[[ The data, beginning ]]

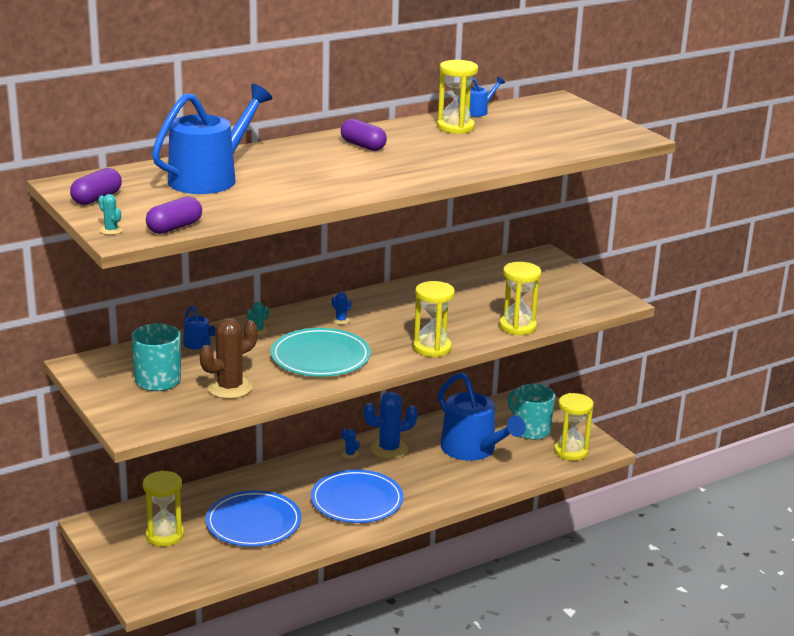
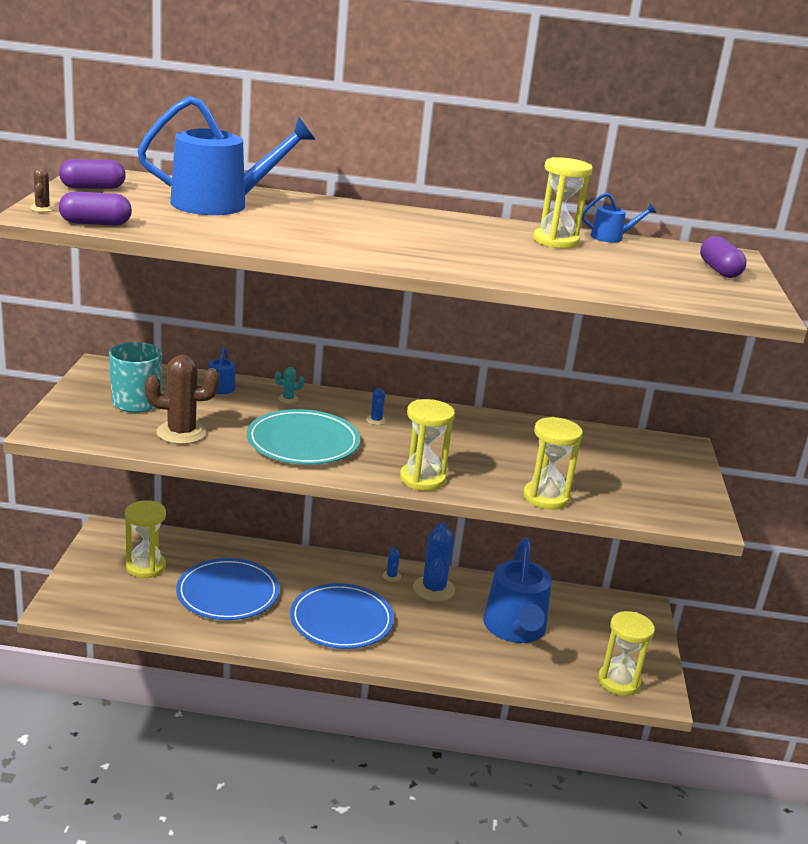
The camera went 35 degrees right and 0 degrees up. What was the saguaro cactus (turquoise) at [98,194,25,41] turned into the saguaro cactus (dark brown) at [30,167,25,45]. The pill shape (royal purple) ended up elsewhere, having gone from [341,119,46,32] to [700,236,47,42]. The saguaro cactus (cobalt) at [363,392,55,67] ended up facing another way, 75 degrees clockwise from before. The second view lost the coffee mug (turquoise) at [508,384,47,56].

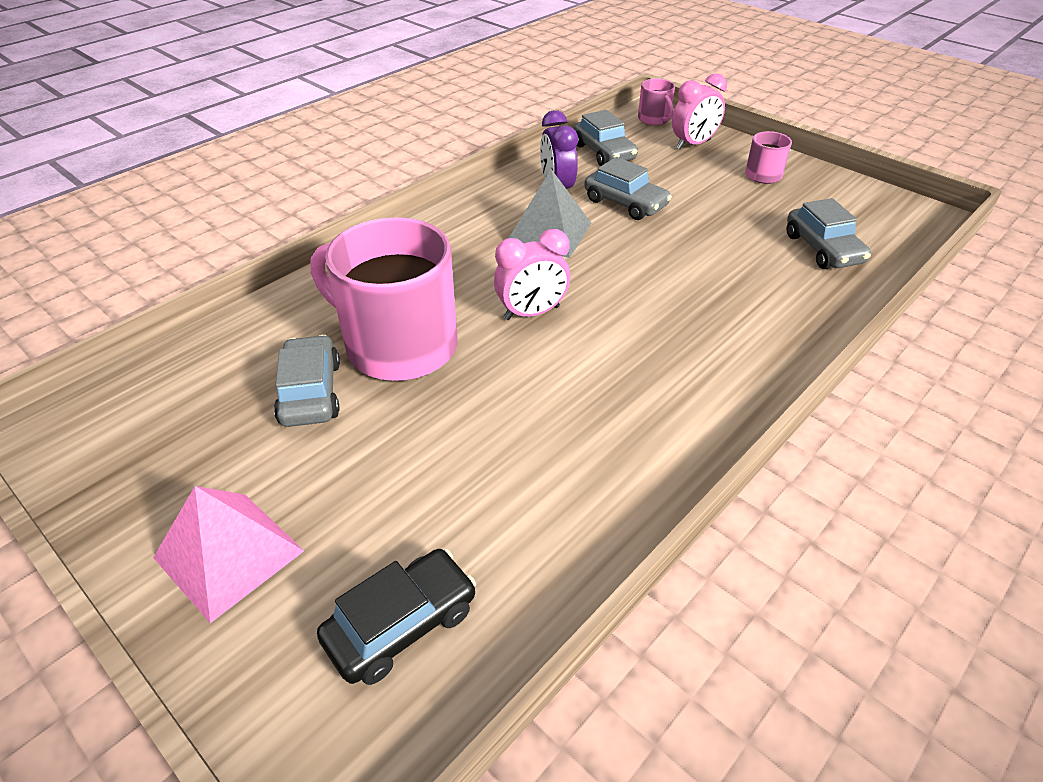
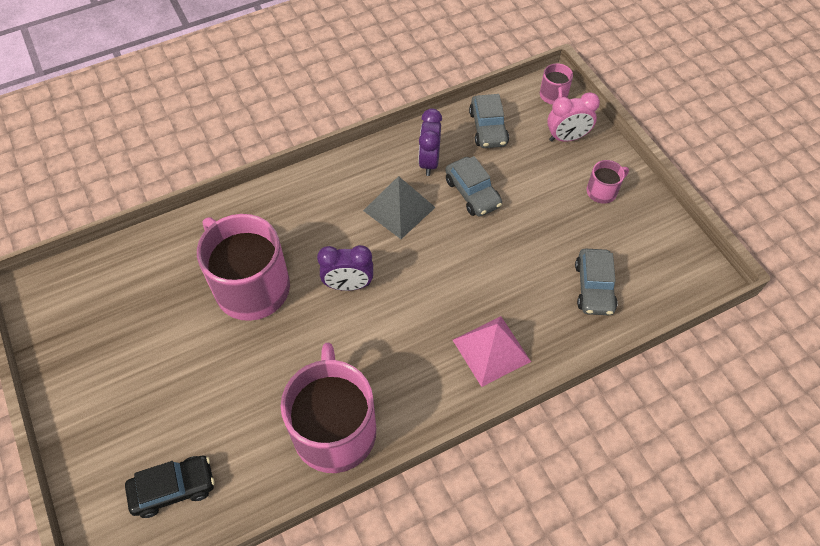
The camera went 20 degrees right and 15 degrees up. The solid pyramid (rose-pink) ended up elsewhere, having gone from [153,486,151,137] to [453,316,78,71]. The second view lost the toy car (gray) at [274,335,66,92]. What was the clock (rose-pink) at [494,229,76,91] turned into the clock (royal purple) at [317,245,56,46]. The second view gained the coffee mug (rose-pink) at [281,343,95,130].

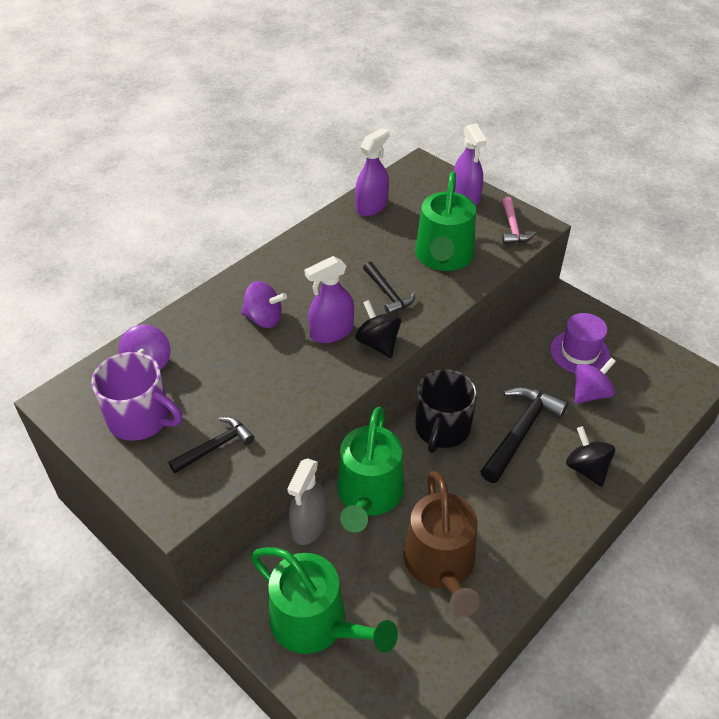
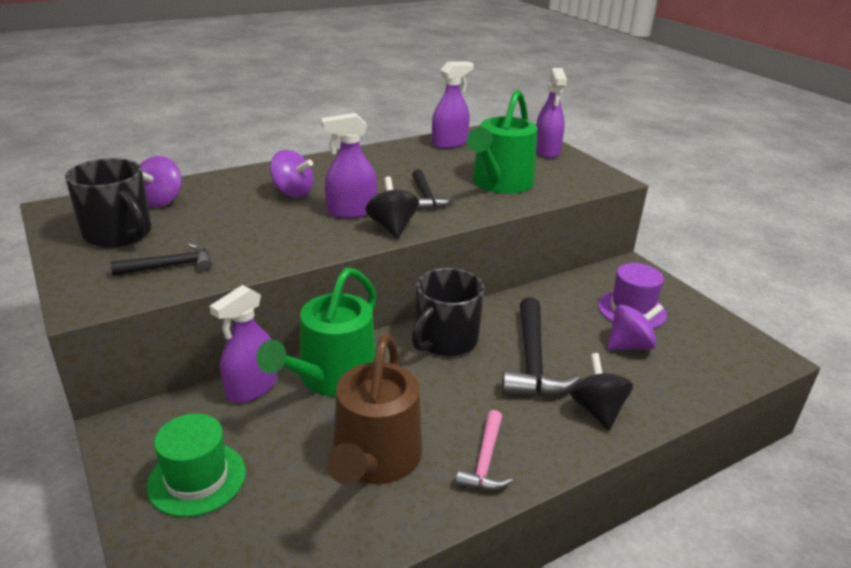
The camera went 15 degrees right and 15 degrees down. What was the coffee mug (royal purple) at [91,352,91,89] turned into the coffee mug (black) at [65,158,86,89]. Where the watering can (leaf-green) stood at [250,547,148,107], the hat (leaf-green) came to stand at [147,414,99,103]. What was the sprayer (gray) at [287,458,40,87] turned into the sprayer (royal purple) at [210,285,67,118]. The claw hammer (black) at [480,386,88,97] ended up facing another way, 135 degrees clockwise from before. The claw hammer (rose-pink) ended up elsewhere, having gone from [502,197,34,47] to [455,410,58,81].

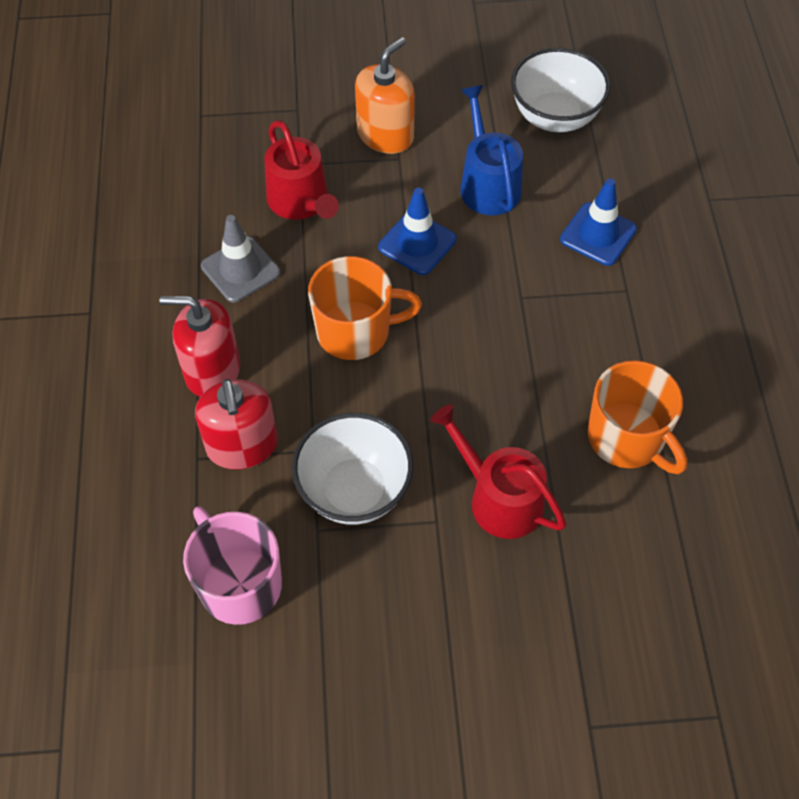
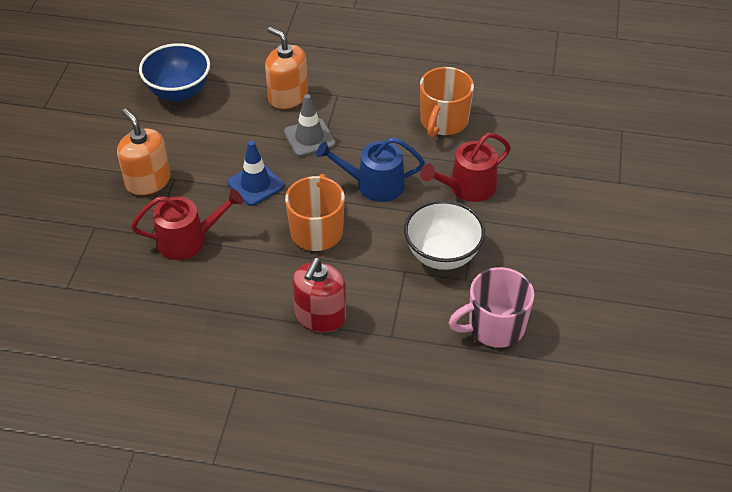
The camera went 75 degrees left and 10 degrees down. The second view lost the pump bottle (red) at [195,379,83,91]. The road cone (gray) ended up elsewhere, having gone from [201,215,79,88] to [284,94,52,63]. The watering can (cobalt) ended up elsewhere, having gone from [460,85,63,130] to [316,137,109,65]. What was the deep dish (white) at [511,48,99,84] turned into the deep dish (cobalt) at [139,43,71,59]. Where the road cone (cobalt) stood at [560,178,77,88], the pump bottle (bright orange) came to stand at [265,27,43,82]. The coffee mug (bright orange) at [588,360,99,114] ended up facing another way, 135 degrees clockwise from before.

[[ The data, end ]]

Task statement: The full data, repeated exactly and stripped of its pictures, is the expected answer.

Final answer:
The camera went 35 degrees right and 0 degrees up. What was the saguaro cactus (turquoise) at [98,194,25,41] turned into the saguaro cactus (dark brown) at [30,167,25,45]. The pill shape (royal purple) ended up elsewhere, having gone from [341,119,46,32] to [700,236,47,42]. The saguaro cactus (cobalt) at [363,392,55,67] ended up facing another way, 75 degrees clockwise from before. The second view lost the coffee mug (turquoise) at [508,384,47,56].

The camera went 20 degrees right and 15 degrees up. The solid pyramid (rose-pink) ended up elsewhere, having gone from [153,486,151,137] to [453,316,78,71]. The second view lost the toy car (gray) at [274,335,66,92]. What was the clock (rose-pink) at [494,229,76,91] turned into the clock (royal purple) at [317,245,56,46]. The second view gained the coffee mug (rose-pink) at [281,343,95,130].

The camera went 15 degrees right and 15 degrees down. What was the coffee mug (royal purple) at [91,352,91,89] turned into the coffee mug (black) at [65,158,86,89]. Where the watering can (leaf-green) stood at [250,547,148,107], the hat (leaf-green) came to stand at [147,414,99,103]. What was the sprayer (gray) at [287,458,40,87] turned into the sprayer (royal purple) at [210,285,67,118]. The claw hammer (black) at [480,386,88,97] ended up facing another way, 135 degrees clockwise from before. The claw hammer (rose-pink) ended up elsewhere, having gone from [502,197,34,47] to [455,410,58,81].

The camera went 75 degrees left and 10 degrees down. The second view lost the pump bottle (red) at [195,379,83,91]. The road cone (gray) ended up elsewhere, having gone from [201,215,79,88] to [284,94,52,63]. The watering can (cobalt) ended up elsewhere, having gone from [460,85,63,130] to [316,137,109,65]. What was the deep dish (white) at [511,48,99,84] turned into the deep dish (cobalt) at [139,43,71,59]. Where the road cone (cobalt) stood at [560,178,77,88], the pump bottle (bright orange) came to stand at [265,27,43,82]. The coffee mug (bright orange) at [588,360,99,114] ended up facing another way, 135 degrees clockwise from before.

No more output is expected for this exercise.